Dataset excerpts:
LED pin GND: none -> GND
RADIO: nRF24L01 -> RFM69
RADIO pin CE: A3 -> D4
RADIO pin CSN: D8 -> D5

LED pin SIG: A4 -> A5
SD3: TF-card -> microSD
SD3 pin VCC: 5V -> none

* WORK ORDER *
From the first line to the last, write out the data exactly.

* RESPONSE FOR THIS EXERCISE *
LED pin GND: none -> GND
RADIO: nRF24L01 -> RFM69
RADIO pin CE: A3 -> D4
RADIO pin CSN: D8 -> D5

LED pin SIG: A4 -> A5
SD3: TF-card -> microSD
SD3 pin VCC: 5V -> none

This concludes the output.